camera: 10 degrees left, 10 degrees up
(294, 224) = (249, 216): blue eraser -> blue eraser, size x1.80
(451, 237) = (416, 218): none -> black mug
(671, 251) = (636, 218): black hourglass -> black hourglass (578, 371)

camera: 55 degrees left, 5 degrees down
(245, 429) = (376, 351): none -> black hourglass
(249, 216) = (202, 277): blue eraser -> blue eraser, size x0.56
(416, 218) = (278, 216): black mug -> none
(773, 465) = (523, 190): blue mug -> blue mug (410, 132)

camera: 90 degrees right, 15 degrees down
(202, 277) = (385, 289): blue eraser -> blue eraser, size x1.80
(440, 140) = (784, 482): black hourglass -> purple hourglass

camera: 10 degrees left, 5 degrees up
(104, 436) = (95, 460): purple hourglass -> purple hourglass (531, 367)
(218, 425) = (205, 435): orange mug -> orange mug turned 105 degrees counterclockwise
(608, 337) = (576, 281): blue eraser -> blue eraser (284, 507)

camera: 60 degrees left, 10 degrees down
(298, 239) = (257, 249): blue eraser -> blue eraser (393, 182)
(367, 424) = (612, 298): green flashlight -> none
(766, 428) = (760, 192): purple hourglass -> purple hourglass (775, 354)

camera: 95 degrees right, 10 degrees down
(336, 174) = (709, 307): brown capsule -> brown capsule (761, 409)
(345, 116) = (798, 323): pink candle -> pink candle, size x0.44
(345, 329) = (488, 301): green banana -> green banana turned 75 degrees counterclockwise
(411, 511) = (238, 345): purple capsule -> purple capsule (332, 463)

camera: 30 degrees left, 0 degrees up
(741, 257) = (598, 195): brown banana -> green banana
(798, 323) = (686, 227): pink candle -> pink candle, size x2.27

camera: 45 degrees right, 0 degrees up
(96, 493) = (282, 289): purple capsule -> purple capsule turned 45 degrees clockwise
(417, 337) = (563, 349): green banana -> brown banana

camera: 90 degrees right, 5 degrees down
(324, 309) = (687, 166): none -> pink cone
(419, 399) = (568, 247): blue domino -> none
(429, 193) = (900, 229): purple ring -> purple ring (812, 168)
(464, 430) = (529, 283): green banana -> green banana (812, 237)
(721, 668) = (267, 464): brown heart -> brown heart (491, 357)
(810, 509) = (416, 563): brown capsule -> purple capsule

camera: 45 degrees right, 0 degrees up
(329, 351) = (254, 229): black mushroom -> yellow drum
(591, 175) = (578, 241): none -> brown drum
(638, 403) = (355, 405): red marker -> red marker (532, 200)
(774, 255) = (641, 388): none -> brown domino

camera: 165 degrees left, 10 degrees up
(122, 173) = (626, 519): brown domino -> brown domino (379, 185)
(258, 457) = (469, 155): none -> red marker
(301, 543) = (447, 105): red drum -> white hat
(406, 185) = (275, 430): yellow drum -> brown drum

How to complete this task
Your answer must be the data above, copied exactly from its first line through the line containing "camera: 55 degrees left, 5 degrees down", and nothing more.

Completed exercise
camera: 10 degrees left, 10 degrees up
(294, 224) = (249, 216): blue eraser -> blue eraser, size x1.80
(451, 237) = (416, 218): none -> black mug
(671, 251) = (636, 218): black hourglass -> black hourglass (578, 371)

camera: 55 degrees left, 5 degrees down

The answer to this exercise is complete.